Work instruction: Write out the data word for word, taking care that no picture is carried over.
* * * * * * * * *
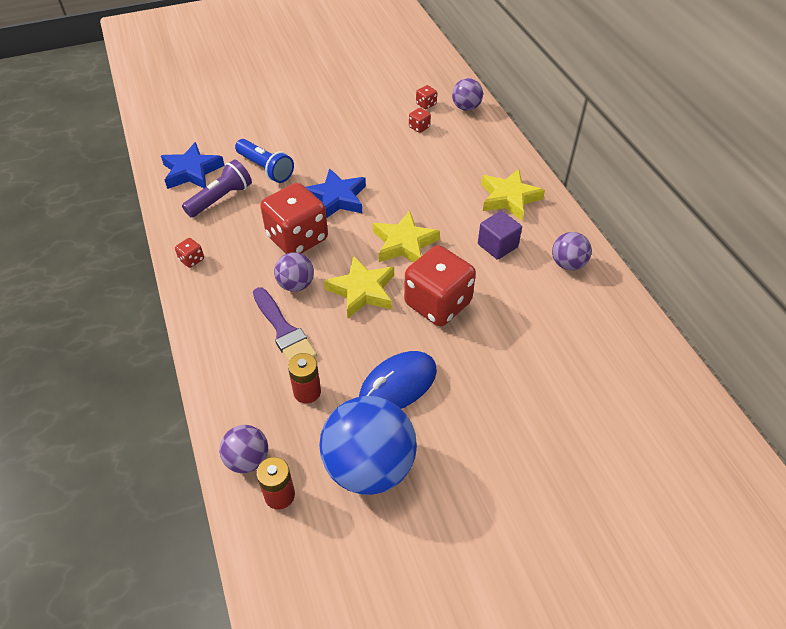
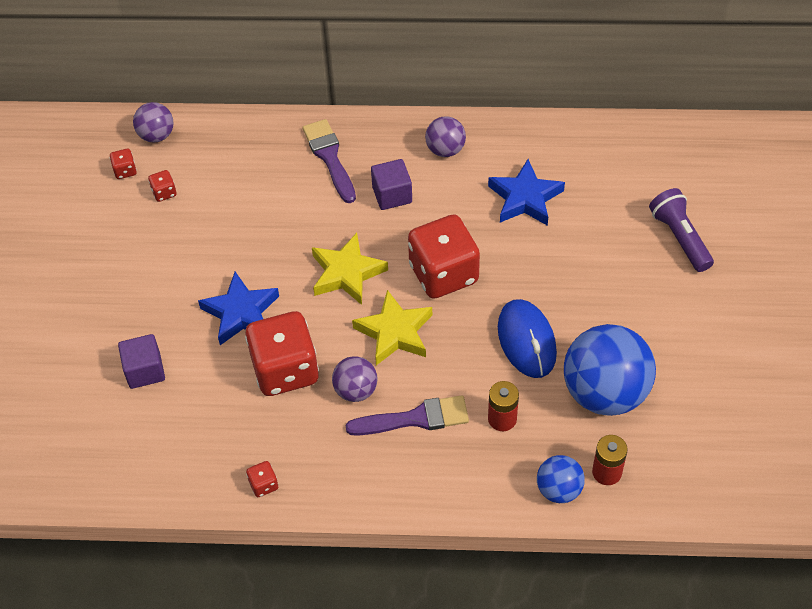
camera: 65 degrees left, 5 degrees up
(192, 171) = (101, 453): blue star -> blue star (525, 198)
(221, 198) = (173, 431): purple flashlight -> purple flashlight (680, 238)
(247, 459) = (559, 489): purple ball -> blue ball
(265, 168) = (145, 370): blue flashlight -> purple cube
(509, 198) = (329, 157): yellow star -> purple brush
* * * * * * * * *
Finished exercise:
camera: 65 degrees left, 5 degrees up
(192, 171) = (101, 453): blue star -> blue star (525, 198)
(221, 198) = (173, 431): purple flashlight -> purple flashlight (680, 238)
(247, 459) = (559, 489): purple ball -> blue ball
(265, 168) = (145, 370): blue flashlight -> purple cube
(509, 198) = (329, 157): yellow star -> purple brush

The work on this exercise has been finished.